[EXERCISE DATA Boundary: Start]

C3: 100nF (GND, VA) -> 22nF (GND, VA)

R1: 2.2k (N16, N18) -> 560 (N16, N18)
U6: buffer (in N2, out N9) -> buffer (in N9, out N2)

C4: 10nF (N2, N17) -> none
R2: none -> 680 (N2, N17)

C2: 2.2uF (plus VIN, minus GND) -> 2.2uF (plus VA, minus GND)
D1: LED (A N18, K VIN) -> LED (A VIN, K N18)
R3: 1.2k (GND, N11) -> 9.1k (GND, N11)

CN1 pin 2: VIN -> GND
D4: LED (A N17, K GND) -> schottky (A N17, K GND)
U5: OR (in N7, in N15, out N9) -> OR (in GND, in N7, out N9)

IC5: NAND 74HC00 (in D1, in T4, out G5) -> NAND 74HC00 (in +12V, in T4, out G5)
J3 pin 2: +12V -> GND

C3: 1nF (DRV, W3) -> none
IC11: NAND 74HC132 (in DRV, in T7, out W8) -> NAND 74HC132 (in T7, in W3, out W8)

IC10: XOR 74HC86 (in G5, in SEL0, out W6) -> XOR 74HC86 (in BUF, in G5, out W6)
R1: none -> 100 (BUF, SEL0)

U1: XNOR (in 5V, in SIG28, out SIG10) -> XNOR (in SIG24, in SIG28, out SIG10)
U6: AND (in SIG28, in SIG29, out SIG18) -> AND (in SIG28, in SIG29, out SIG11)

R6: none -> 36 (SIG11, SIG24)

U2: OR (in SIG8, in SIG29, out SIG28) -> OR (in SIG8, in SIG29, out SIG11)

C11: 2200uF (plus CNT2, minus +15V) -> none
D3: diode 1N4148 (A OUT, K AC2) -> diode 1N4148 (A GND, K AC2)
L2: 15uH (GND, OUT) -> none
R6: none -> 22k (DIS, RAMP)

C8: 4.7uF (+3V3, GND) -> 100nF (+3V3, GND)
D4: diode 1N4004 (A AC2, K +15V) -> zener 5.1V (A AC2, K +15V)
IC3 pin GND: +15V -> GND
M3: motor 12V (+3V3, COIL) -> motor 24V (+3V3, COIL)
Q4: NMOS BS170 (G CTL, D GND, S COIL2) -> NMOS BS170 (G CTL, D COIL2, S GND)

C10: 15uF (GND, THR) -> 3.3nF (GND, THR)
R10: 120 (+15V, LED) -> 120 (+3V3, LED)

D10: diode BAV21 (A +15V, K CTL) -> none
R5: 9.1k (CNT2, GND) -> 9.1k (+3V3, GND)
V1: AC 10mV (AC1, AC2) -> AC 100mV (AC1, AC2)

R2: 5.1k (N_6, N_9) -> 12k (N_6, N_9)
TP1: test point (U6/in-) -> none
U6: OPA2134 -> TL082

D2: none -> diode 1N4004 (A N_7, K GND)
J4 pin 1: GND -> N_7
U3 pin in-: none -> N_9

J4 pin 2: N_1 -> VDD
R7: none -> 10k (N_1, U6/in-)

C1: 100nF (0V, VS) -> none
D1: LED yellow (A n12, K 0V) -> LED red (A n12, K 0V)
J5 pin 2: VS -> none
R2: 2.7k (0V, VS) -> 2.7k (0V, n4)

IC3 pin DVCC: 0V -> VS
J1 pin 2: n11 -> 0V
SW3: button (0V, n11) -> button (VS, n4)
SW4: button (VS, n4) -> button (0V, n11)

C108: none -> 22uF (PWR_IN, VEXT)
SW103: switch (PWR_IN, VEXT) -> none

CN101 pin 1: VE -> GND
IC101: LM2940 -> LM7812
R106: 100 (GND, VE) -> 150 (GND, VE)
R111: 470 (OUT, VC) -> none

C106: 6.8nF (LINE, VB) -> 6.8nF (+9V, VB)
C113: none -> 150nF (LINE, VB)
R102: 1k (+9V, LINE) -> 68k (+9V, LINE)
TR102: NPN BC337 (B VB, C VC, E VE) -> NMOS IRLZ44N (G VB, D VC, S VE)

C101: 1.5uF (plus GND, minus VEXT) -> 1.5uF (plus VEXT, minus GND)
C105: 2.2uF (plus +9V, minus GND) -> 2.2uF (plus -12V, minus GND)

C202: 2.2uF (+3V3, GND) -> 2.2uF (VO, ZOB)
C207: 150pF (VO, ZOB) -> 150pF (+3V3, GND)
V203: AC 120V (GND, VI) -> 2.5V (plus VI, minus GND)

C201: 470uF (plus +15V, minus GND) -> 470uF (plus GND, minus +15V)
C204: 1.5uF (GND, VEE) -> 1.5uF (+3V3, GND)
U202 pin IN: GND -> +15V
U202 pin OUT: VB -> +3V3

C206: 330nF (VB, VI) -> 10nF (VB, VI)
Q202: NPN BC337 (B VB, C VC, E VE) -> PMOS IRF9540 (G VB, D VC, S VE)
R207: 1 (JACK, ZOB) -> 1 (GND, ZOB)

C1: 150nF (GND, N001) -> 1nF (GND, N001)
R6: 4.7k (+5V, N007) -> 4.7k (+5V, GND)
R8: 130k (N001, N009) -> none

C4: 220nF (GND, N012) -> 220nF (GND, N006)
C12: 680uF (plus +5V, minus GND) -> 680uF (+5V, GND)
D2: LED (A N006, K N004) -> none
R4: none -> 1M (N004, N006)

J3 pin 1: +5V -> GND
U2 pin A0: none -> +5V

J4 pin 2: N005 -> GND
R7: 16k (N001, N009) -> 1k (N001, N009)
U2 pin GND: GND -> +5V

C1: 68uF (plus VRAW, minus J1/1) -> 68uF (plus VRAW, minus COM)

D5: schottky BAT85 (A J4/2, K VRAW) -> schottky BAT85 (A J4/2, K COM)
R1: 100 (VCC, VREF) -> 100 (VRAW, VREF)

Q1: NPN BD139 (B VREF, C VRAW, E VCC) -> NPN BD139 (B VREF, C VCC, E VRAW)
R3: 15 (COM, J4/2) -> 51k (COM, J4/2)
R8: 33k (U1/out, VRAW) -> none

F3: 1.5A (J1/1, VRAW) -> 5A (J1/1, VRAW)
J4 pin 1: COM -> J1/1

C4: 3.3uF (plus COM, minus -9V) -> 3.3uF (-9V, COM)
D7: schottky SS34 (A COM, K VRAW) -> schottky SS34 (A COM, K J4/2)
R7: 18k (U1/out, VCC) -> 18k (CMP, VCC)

[EXERCISE DATA Boundary: End]

YOUR ASSIGNMENT: Your job is to print exactly the lines that run from the top of the entries through the line with "V1: AC 10mV (AC1, AC2) -> AC 100mV (AC1, AC2)", and no others.

REPLY:
C3: 100nF (GND, VA) -> 22nF (GND, VA)

R1: 2.2k (N16, N18) -> 560 (N16, N18)
U6: buffer (in N2, out N9) -> buffer (in N9, out N2)

C4: 10nF (N2, N17) -> none
R2: none -> 680 (N2, N17)

C2: 2.2uF (plus VIN, minus GND) -> 2.2uF (plus VA, minus GND)
D1: LED (A N18, K VIN) -> LED (A VIN, K N18)
R3: 1.2k (GND, N11) -> 9.1k (GND, N11)

CN1 pin 2: VIN -> GND
D4: LED (A N17, K GND) -> schottky (A N17, K GND)
U5: OR (in N7, in N15, out N9) -> OR (in GND, in N7, out N9)

IC5: NAND 74HC00 (in D1, in T4, out G5) -> NAND 74HC00 (in +12V, in T4, out G5)
J3 pin 2: +12V -> GND

C3: 1nF (DRV, W3) -> none
IC11: NAND 74HC132 (in DRV, in T7, out W8) -> NAND 74HC132 (in T7, in W3, out W8)

IC10: XOR 74HC86 (in G5, in SEL0, out W6) -> XOR 74HC86 (in BUF, in G5, out W6)
R1: none -> 100 (BUF, SEL0)

U1: XNOR (in 5V, in SIG28, out SIG10) -> XNOR (in SIG24, in SIG28, out SIG10)
U6: AND (in SIG28, in SIG29, out SIG18) -> AND (in SIG28, in SIG29, out SIG11)

R6: none -> 36 (SIG11, SIG24)

U2: OR (in SIG8, in SIG29, out SIG28) -> OR (in SIG8, in SIG29, out SIG11)

C11: 2200uF (plus CNT2, minus +15V) -> none
D3: diode 1N4148 (A OUT, K AC2) -> diode 1N4148 (A GND, K AC2)
L2: 15uH (GND, OUT) -> none
R6: none -> 22k (DIS, RAMP)

C8: 4.7uF (+3V3, GND) -> 100nF (+3V3, GND)
D4: diode 1N4004 (A AC2, K +15V) -> zener 5.1V (A AC2, K +15V)
IC3 pin GND: +15V -> GND
M3: motor 12V (+3V3, COIL) -> motor 24V (+3V3, COIL)
Q4: NMOS BS170 (G CTL, D GND, S COIL2) -> NMOS BS170 (G CTL, D COIL2, S GND)

C10: 15uF (GND, THR) -> 3.3nF (GND, THR)
R10: 120 (+15V, LED) -> 120 (+3V3, LED)

D10: diode BAV21 (A +15V, K CTL) -> none
R5: 9.1k (CNT2, GND) -> 9.1k (+3V3, GND)
V1: AC 10mV (AC1, AC2) -> AC 100mV (AC1, AC2)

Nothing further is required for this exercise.